Provide an exact copy of the lines from the beginning of the records through the line that includes "(black) (878, 489)", and of no others.

[Source data — start]

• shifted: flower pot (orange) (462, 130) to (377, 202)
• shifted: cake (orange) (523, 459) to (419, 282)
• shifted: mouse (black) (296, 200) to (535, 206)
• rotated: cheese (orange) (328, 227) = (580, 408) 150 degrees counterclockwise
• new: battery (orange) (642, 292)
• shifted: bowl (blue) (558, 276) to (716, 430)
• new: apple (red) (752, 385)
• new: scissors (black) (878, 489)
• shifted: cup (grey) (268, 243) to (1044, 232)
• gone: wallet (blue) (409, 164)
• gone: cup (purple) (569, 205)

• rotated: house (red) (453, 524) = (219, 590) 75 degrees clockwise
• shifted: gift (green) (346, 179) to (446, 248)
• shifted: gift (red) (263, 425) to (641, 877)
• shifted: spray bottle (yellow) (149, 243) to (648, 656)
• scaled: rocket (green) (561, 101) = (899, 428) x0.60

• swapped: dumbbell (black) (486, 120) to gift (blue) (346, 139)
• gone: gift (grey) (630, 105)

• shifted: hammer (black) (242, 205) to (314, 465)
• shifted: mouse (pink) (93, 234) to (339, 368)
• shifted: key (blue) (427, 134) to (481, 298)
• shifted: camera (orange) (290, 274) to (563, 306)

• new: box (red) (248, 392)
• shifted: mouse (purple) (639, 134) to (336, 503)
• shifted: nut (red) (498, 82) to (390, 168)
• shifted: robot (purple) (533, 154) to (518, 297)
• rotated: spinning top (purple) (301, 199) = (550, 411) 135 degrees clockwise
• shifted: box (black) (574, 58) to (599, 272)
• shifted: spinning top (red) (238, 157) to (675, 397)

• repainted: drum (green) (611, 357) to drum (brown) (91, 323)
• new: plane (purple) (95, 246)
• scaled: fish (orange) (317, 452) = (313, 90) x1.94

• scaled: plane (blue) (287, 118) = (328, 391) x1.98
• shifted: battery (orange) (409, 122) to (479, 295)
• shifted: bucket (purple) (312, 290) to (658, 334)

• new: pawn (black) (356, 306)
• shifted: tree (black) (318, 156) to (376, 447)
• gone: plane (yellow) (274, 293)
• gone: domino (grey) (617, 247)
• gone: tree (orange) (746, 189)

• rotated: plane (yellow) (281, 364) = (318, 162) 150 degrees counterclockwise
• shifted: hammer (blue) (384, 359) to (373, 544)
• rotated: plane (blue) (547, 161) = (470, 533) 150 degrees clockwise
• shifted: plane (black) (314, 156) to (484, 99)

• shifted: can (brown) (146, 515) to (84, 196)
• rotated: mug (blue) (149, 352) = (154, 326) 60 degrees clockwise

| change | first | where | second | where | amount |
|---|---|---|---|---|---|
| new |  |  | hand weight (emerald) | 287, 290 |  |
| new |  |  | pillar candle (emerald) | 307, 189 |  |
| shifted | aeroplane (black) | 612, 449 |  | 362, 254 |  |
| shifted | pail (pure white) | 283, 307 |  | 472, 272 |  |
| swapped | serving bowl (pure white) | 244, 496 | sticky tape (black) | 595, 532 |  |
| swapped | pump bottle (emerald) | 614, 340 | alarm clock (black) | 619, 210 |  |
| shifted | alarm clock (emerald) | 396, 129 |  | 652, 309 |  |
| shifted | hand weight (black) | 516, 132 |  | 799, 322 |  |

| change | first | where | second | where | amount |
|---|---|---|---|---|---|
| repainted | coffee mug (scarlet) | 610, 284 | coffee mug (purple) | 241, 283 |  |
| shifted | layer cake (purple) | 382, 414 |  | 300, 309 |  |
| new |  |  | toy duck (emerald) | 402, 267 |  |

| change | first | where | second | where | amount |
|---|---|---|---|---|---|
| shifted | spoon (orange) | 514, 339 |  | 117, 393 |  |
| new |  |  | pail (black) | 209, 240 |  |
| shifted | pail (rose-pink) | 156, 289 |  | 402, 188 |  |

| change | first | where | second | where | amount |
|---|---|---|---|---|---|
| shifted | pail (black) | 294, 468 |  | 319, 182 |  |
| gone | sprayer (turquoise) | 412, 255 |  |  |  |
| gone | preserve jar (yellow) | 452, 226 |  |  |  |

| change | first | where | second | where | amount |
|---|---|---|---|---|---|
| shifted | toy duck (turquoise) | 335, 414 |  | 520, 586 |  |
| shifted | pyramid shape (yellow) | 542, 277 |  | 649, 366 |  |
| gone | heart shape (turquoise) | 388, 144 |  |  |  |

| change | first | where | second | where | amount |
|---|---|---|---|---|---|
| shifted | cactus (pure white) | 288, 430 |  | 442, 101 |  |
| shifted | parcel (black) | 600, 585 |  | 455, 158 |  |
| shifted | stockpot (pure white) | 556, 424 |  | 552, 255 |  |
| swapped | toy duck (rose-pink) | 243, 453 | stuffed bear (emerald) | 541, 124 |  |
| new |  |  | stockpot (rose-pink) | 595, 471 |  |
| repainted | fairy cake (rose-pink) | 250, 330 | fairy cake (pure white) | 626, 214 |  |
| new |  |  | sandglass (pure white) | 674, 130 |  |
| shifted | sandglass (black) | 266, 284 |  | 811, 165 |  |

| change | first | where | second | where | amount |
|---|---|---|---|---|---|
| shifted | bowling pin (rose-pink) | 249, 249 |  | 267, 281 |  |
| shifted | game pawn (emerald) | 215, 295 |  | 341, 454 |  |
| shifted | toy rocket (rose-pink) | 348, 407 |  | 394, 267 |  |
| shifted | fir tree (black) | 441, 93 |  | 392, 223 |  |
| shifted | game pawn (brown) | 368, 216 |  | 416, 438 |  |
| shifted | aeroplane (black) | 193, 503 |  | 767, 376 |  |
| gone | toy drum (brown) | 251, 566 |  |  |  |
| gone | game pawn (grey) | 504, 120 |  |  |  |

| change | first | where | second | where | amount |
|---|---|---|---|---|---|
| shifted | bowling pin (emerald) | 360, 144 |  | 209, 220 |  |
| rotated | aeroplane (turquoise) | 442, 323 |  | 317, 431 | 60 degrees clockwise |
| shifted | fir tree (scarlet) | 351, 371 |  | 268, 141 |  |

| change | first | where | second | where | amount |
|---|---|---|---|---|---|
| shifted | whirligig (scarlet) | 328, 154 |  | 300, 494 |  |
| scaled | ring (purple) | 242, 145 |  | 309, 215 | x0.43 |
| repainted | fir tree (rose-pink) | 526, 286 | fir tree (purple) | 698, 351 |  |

[Source data — finish]

> **Answer section**
• shifted: flower pot (orange) (462, 130) to (377, 202)
• shifted: cake (orange) (523, 459) to (419, 282)
• shifted: mouse (black) (296, 200) to (535, 206)
• rotated: cheese (orange) (328, 227) = (580, 408) 150 degrees counterclockwise
• new: battery (orange) (642, 292)
• shifted: bowl (blue) (558, 276) to (716, 430)
• new: apple (red) (752, 385)
• new: scissors (black) (878, 489)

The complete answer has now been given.